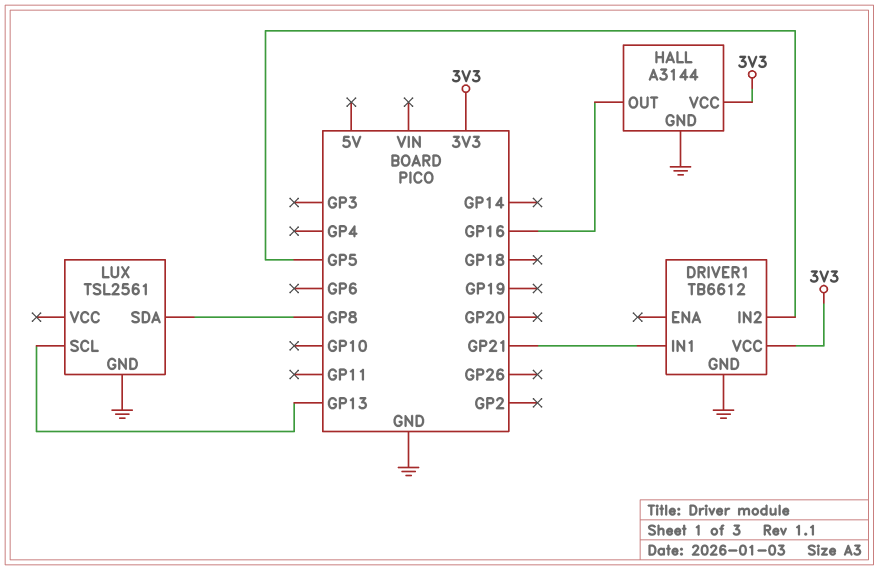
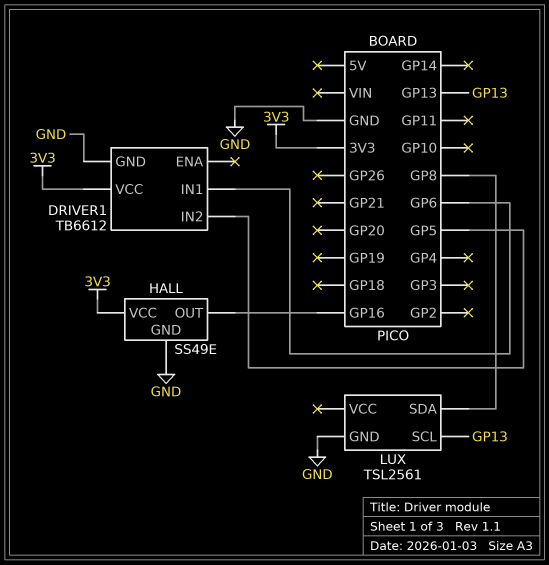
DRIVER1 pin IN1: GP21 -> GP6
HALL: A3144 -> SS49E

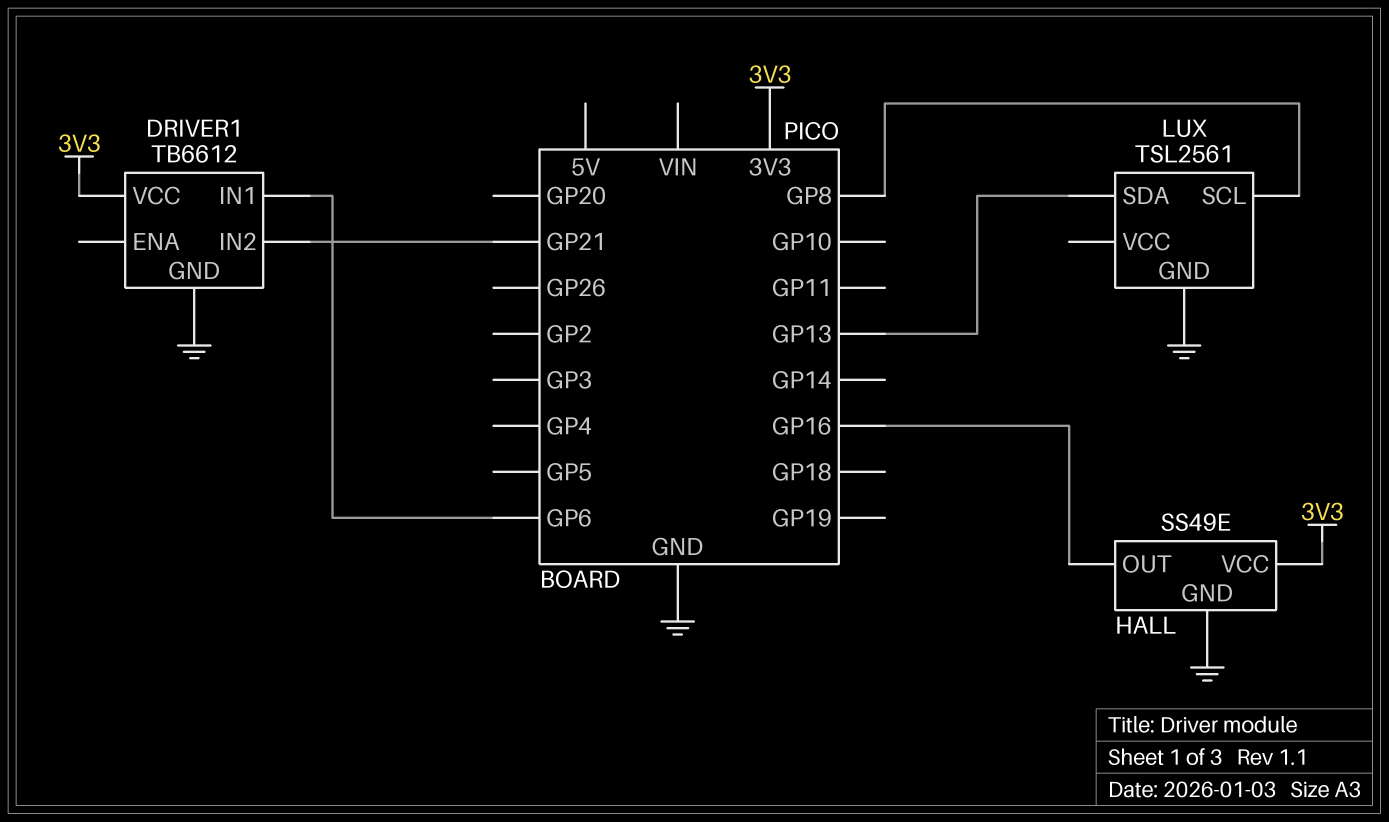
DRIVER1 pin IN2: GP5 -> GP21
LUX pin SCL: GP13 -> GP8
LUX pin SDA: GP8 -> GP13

=-=-=-=-=

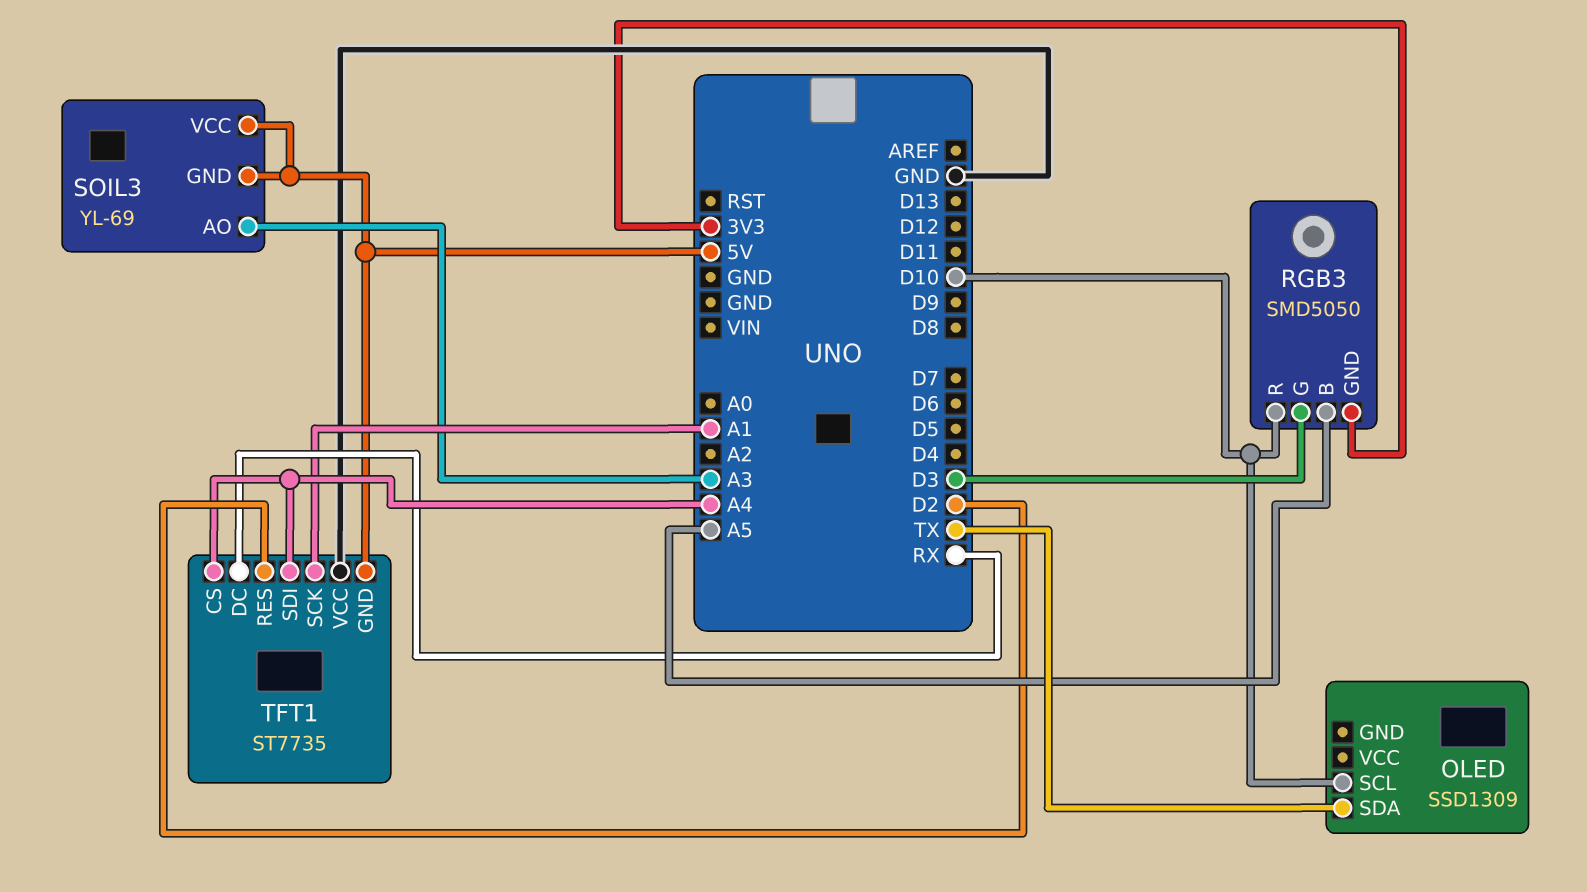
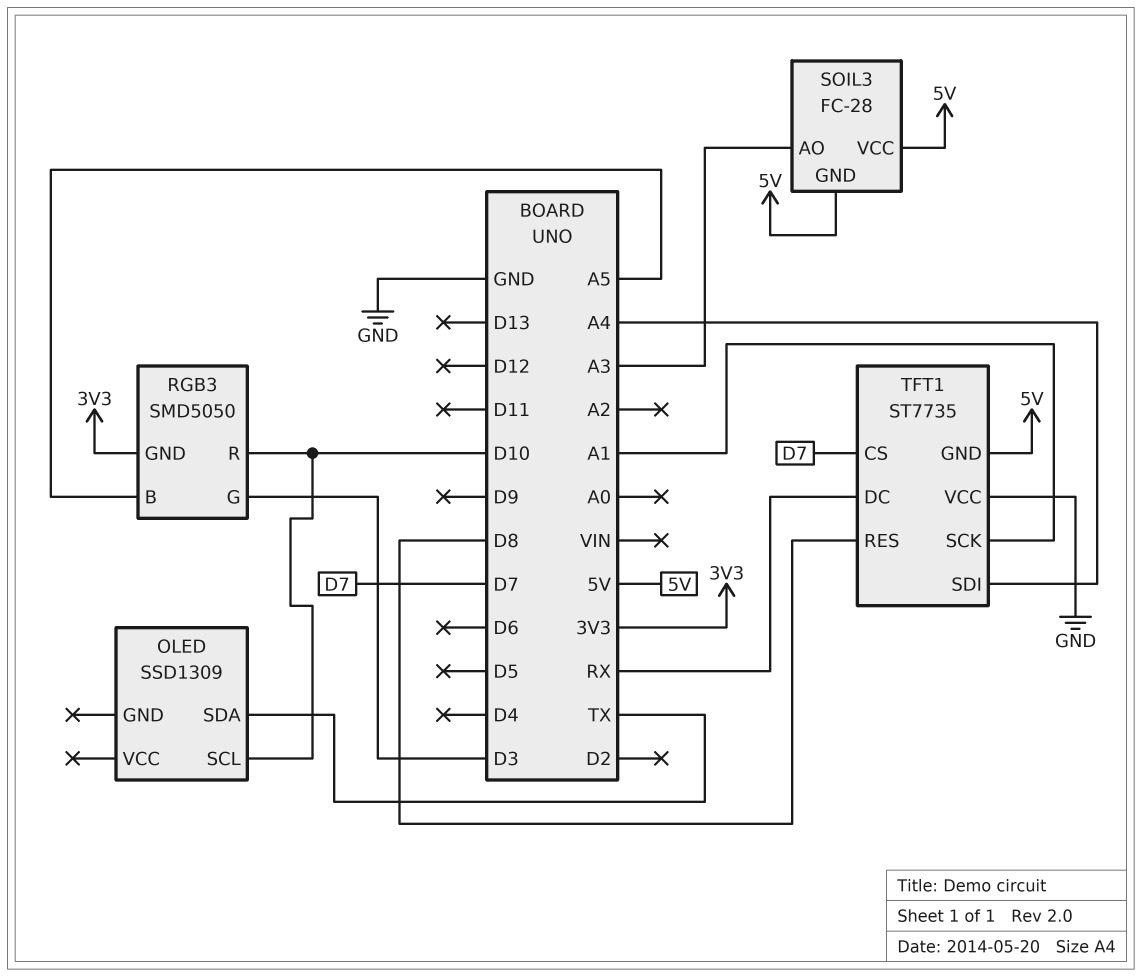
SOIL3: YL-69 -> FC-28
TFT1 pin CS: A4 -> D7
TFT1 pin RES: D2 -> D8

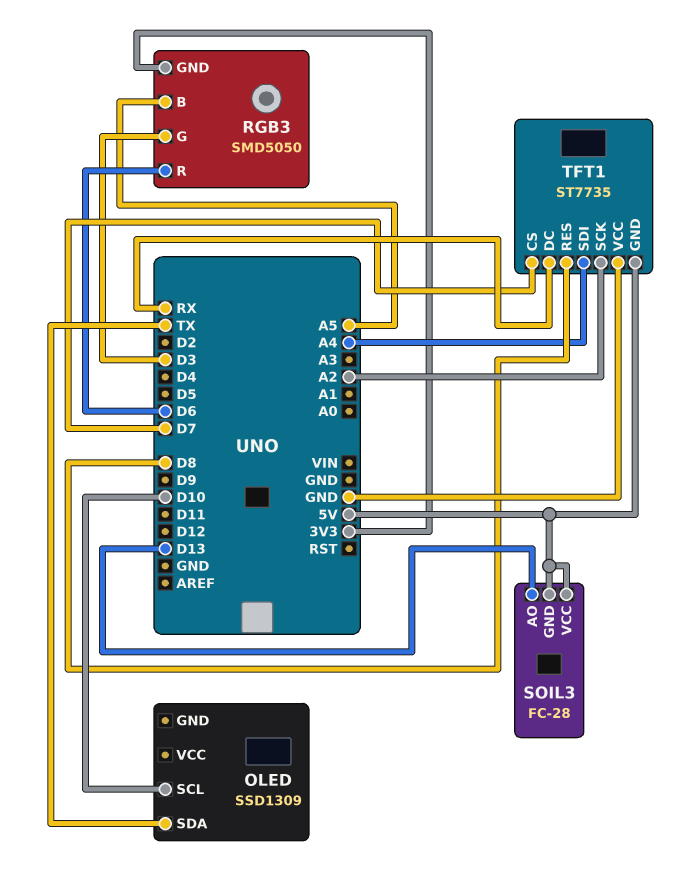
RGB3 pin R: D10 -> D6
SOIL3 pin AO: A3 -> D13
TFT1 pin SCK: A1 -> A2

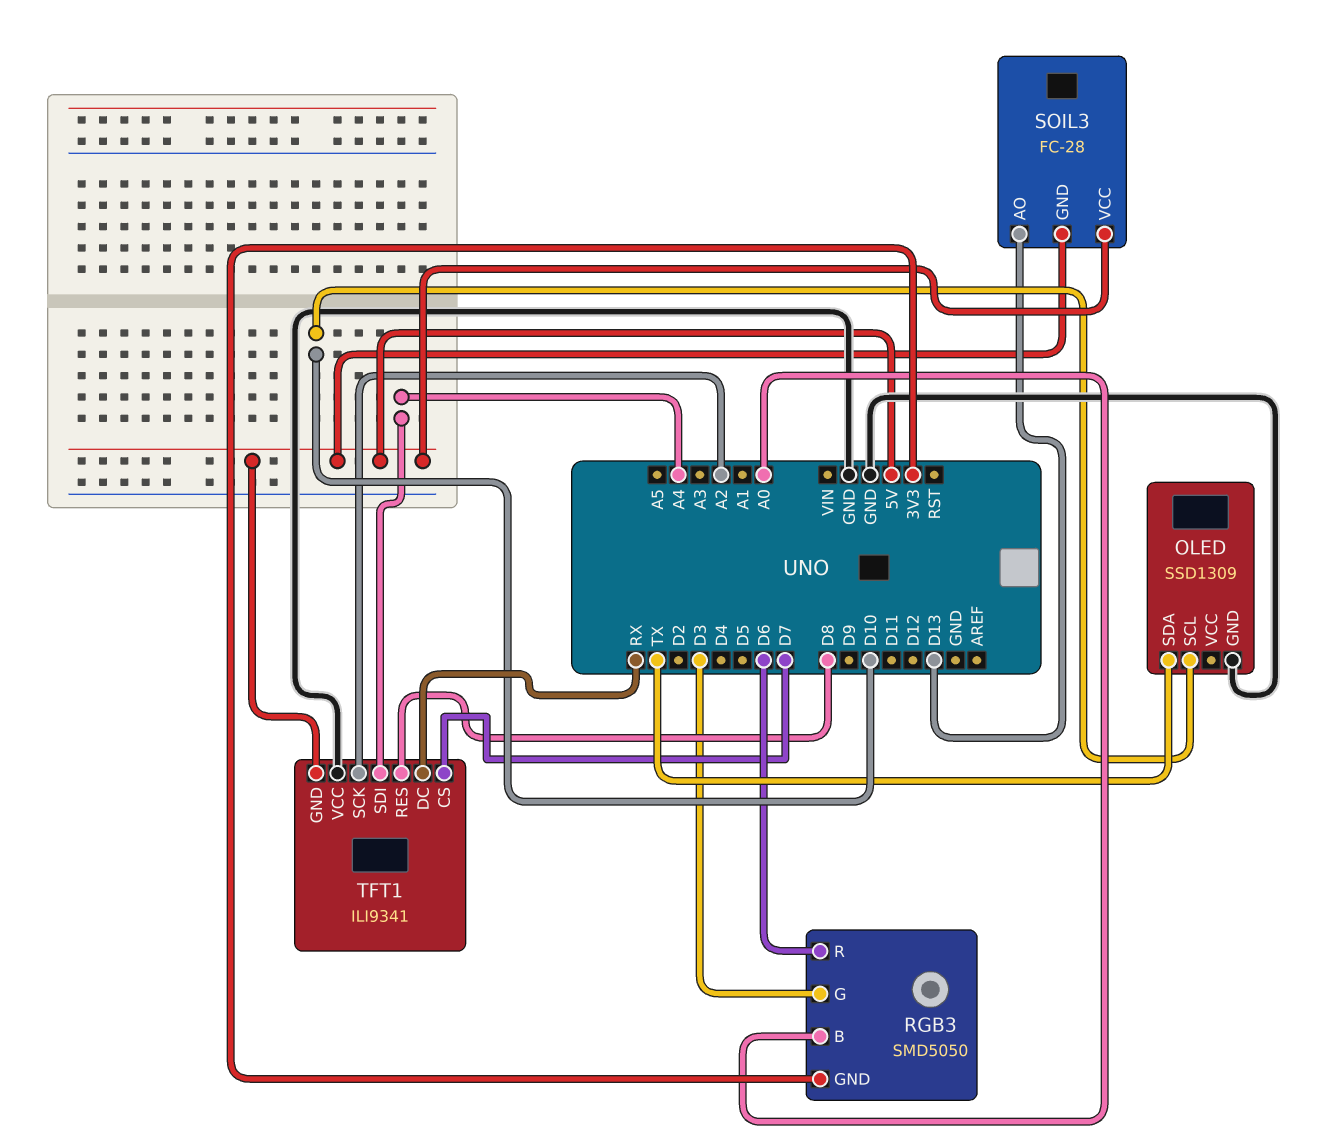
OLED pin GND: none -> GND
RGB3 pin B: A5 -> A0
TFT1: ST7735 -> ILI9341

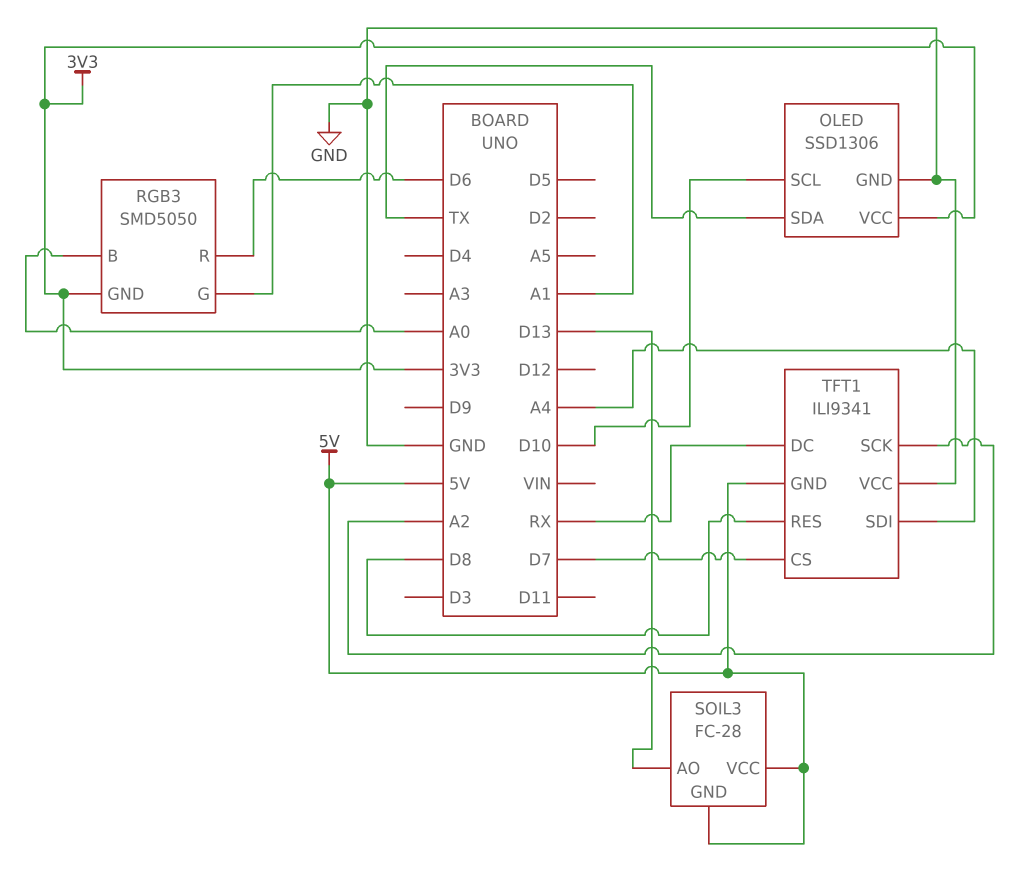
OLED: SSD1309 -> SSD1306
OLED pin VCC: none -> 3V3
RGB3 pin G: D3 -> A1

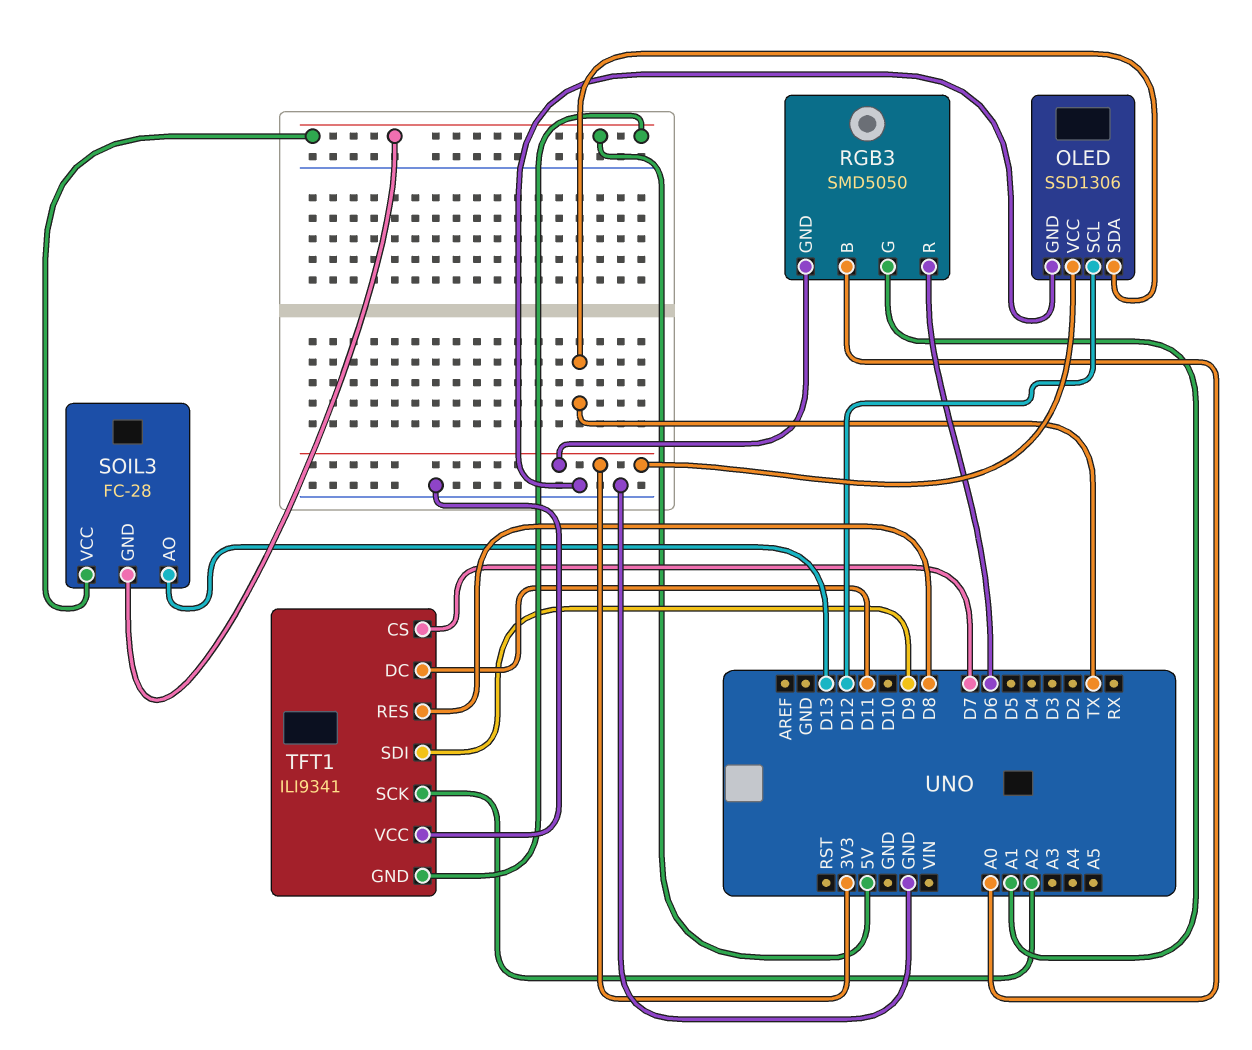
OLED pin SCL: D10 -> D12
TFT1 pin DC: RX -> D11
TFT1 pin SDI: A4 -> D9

=-=-=-=-=

- _Assignment_:
Could you repeat, exactly, only the lines above starting at the one that has "RGB3 pin B: A5 -> A0" and stopping after the one that has "TFT1 pin SDI: A4 -> D9", without the pictures?

- _Expected output_:
RGB3 pin B: A5 -> A0
TFT1: ST7735 -> ILI9341

OLED: SSD1309 -> SSD1306
OLED pin VCC: none -> 3V3
RGB3 pin G: D3 -> A1

OLED pin SCL: D10 -> D12
TFT1 pin DC: RX -> D11
TFT1 pin SDI: A4 -> D9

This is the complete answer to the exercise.